PROBLEM TO SOLVE
Pictures are not part of the copy; retype all the records below exactly.

DATA EXTRACT
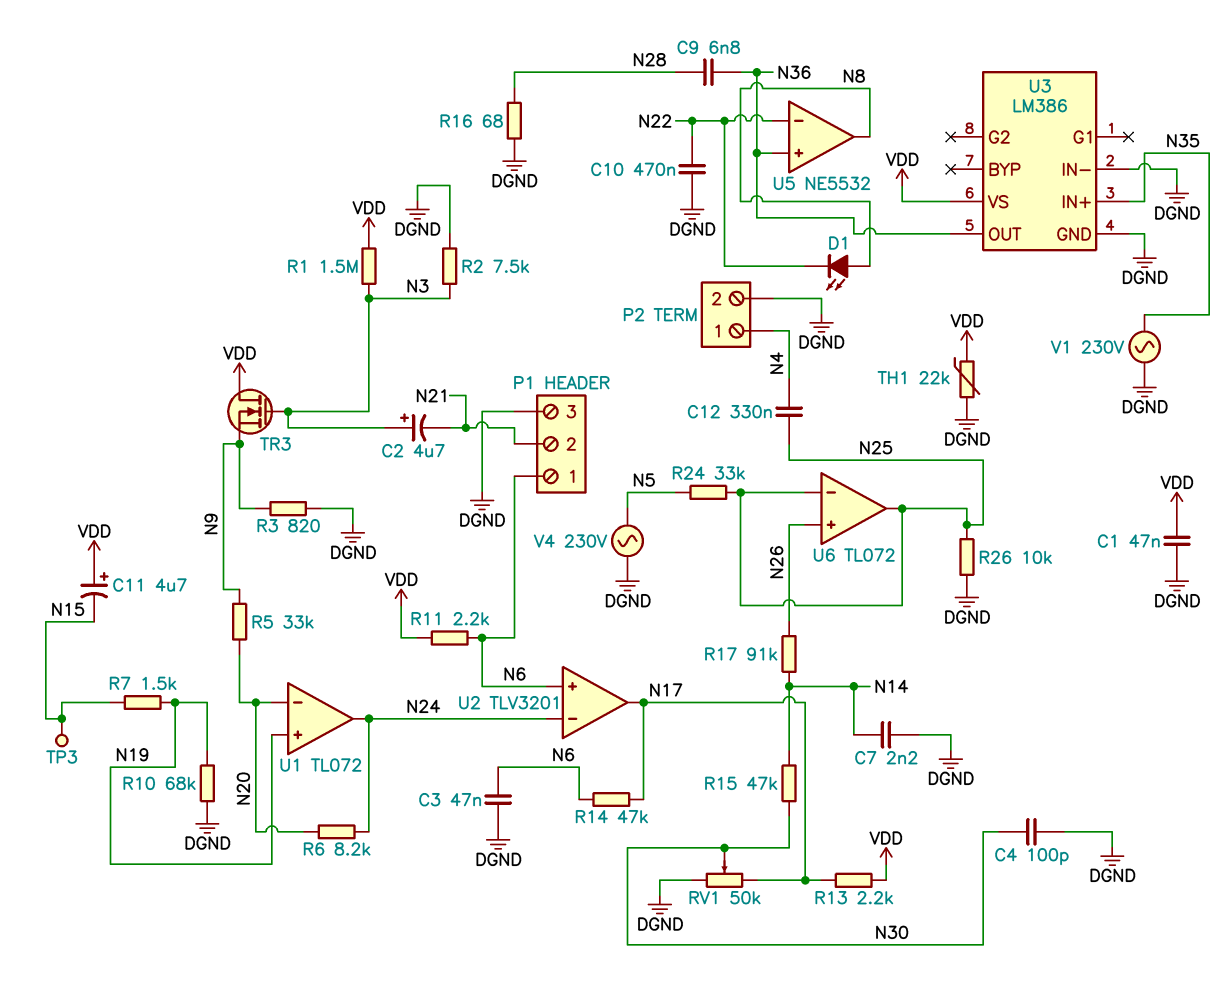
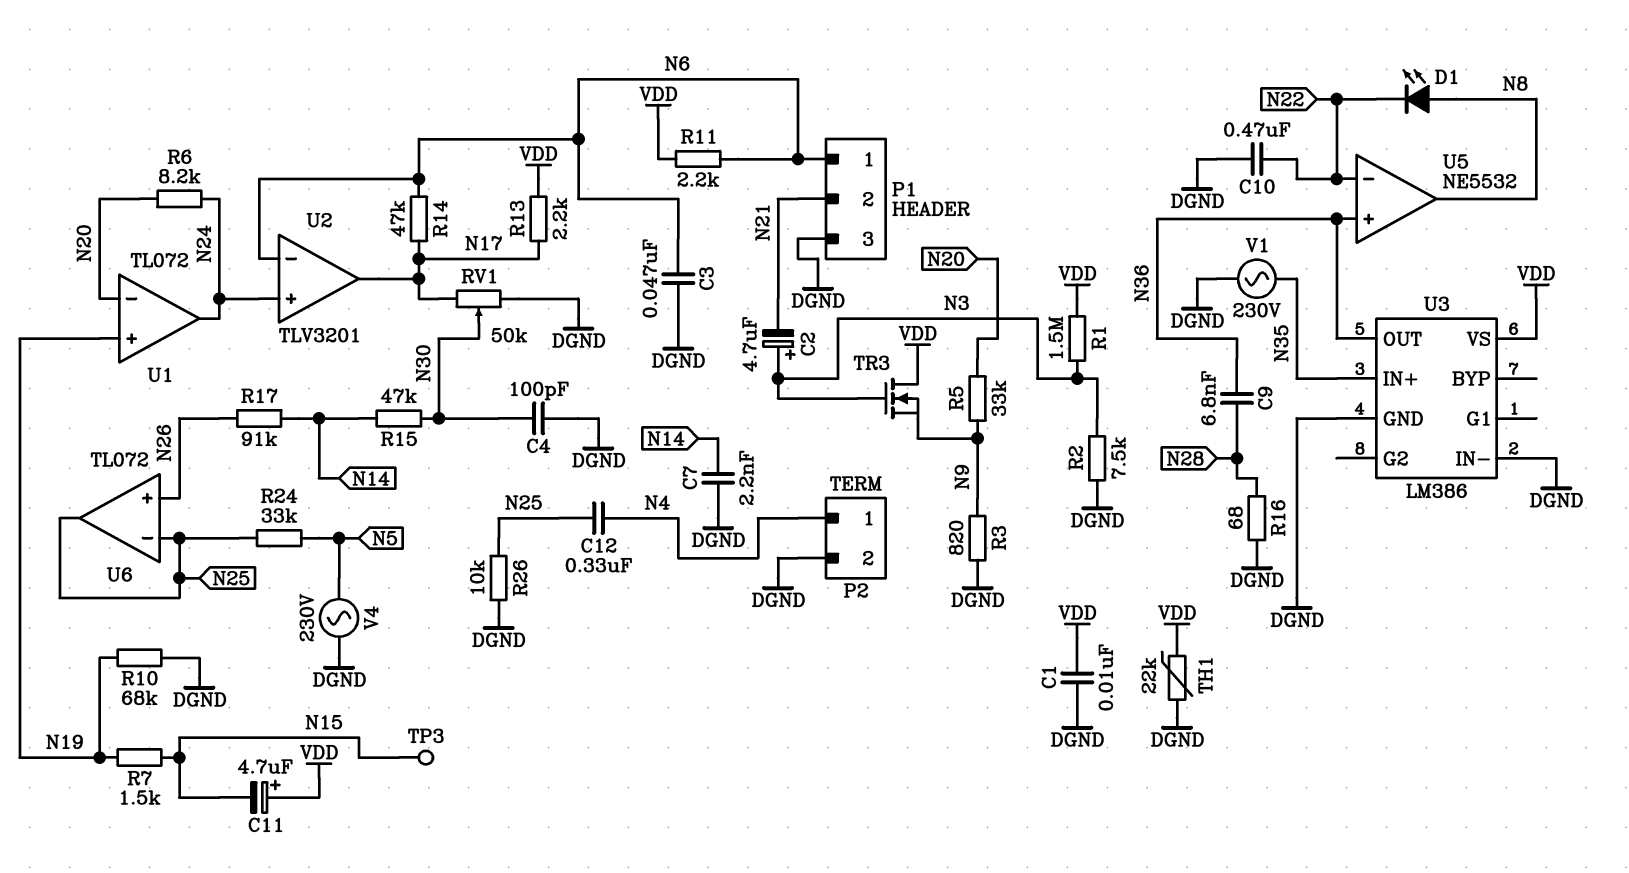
C1: 47nF (DGND, VDD) -> 10nF (DGND, VDD)
U2 pin in+: N6 -> N24
U2 pin in-: N24 -> N6

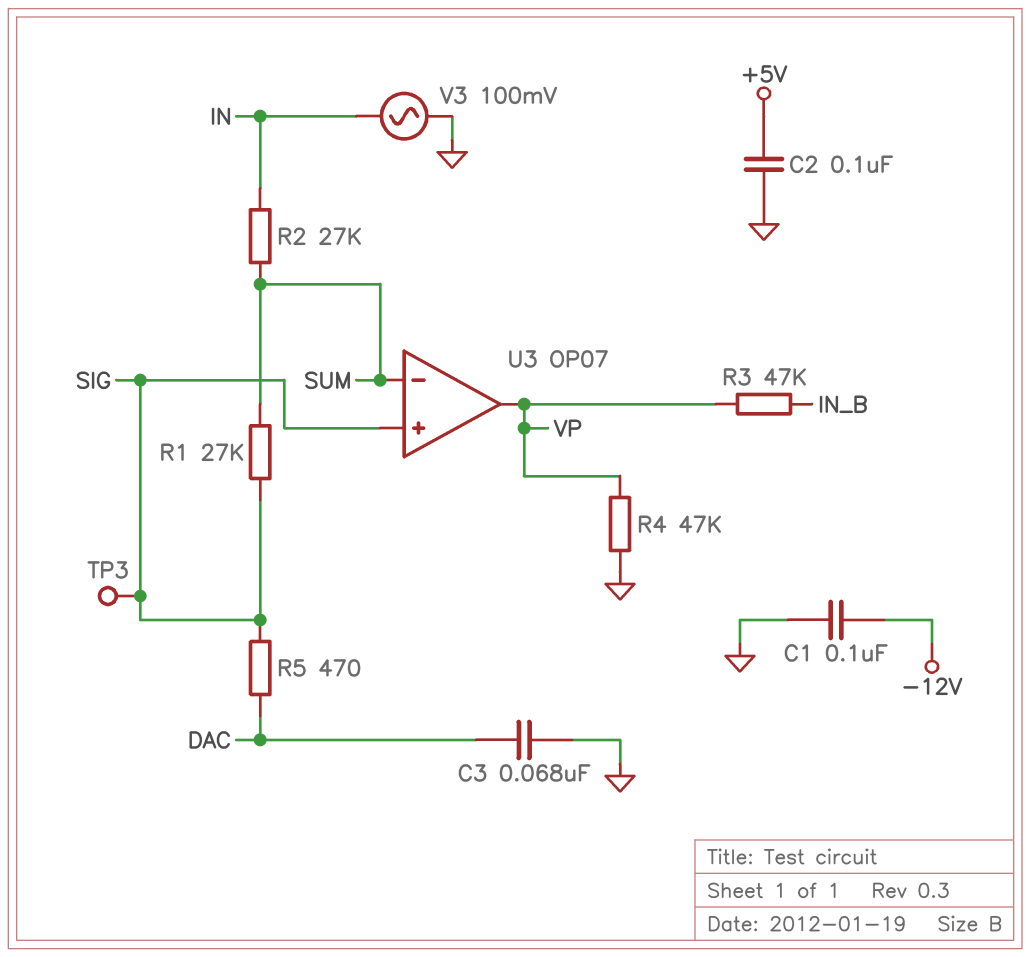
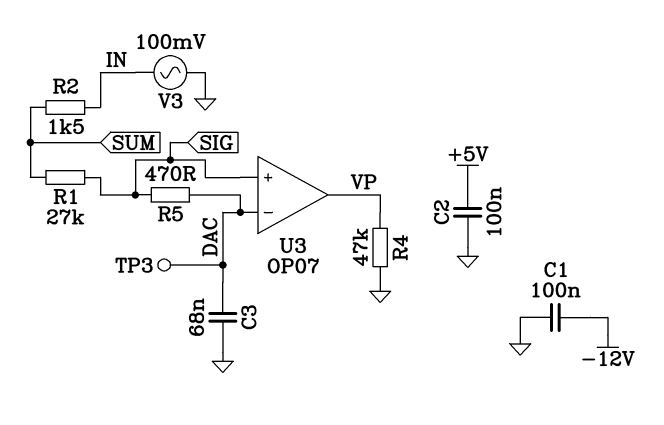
R2: 27k (IN, SUM) -> 1.5k (IN, SUM)
R3: 47k (IN_B, VP) -> none
TP3: test point (SIG) -> test point (DAC)
U3 pin in-: SUM -> DAC

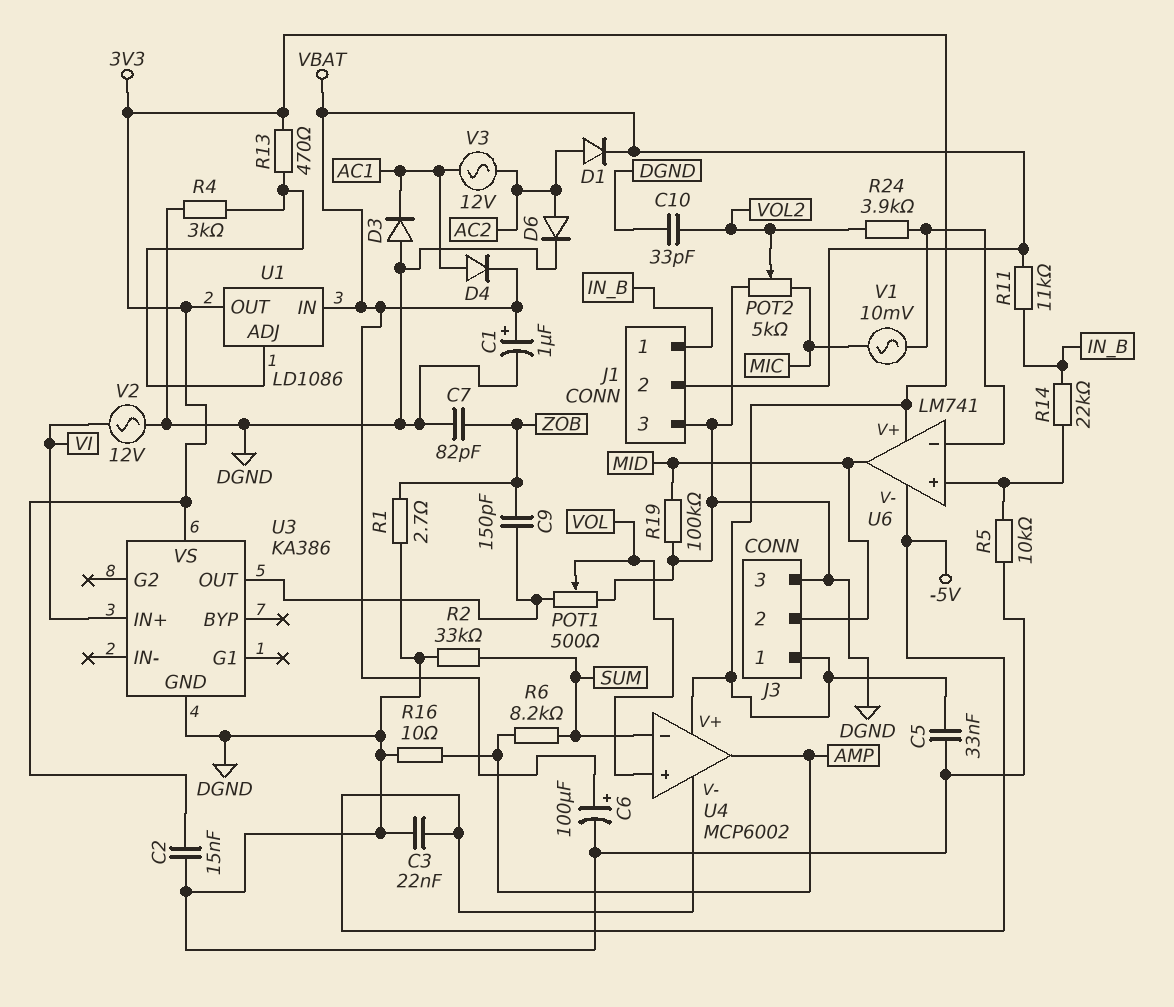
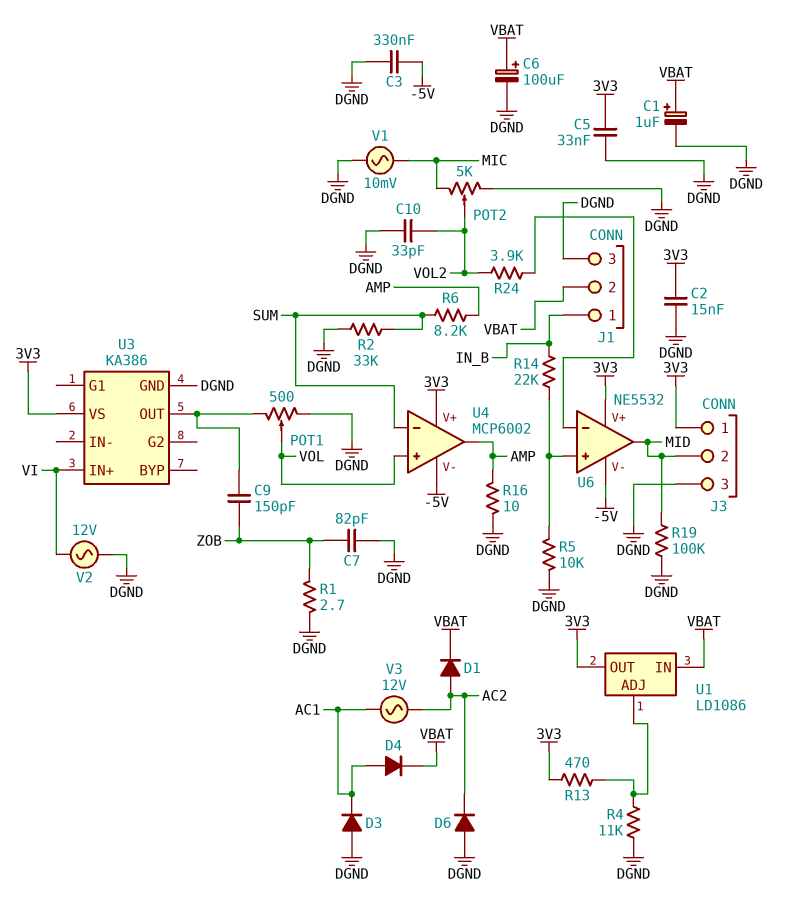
C3: 22nF (-5V, DGND) -> 330nF (-5V, DGND)
D6: diode (A AC2, K DGND) -> diode (A DGND, K AC2)
R4: 3k (DGND, U1/ADJ) -> 11k (DGND, U1/ADJ)
R11: 11k (IN_B, VBAT) -> none
U6: LM741 -> NE5532
V1: AC 10mV (MIC, U6/in-) -> AC 10mV (DGND, MIC)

YOUR RESPONSE
C1: 47nF (DGND, VDD) -> 10nF (DGND, VDD)
U2 pin in+: N6 -> N24
U2 pin in-: N24 -> N6

R2: 27k (IN, SUM) -> 1.5k (IN, SUM)
R3: 47k (IN_B, VP) -> none
TP3: test point (SIG) -> test point (DAC)
U3 pin in-: SUM -> DAC

C3: 22nF (-5V, DGND) -> 330nF (-5V, DGND)
D6: diode (A AC2, K DGND) -> diode (A DGND, K AC2)
R4: 3k (DGND, U1/ADJ) -> 11k (DGND, U1/ADJ)
R11: 11k (IN_B, VBAT) -> none
U6: LM741 -> NE5532
V1: AC 10mV (MIC, U6/in-) -> AC 10mV (DGND, MIC)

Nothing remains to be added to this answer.